▶ Task description:
Below are some records; output exactly the lines from the line with "(394, 559) = (689, 563): black" to the line with "(743, 171) = (643, 148): pink button -> none", both ends kept, and nothing more.

▶ Stored data entries:
══════════

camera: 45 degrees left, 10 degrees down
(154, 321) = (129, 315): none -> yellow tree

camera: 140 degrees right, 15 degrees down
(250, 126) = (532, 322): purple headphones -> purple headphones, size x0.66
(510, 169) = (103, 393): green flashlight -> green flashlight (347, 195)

══════════

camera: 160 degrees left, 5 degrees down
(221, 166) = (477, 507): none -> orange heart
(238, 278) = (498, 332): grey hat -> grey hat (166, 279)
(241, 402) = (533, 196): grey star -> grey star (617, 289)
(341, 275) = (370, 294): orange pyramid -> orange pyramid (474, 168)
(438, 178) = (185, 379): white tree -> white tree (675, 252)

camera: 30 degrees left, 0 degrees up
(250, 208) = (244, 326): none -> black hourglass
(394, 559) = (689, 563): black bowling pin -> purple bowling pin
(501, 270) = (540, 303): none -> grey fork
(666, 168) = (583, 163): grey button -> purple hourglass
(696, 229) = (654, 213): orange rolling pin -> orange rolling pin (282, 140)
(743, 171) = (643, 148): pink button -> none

══════════

▶ Response:
(394, 559) = (689, 563): black bowling pin -> purple bowling pin
(501, 270) = (540, 303): none -> grey fork
(666, 168) = (583, 163): grey button -> purple hourglass
(696, 229) = (654, 213): orange rolling pin -> orange rolling pin (282, 140)
(743, 171) = (643, 148): pink button -> none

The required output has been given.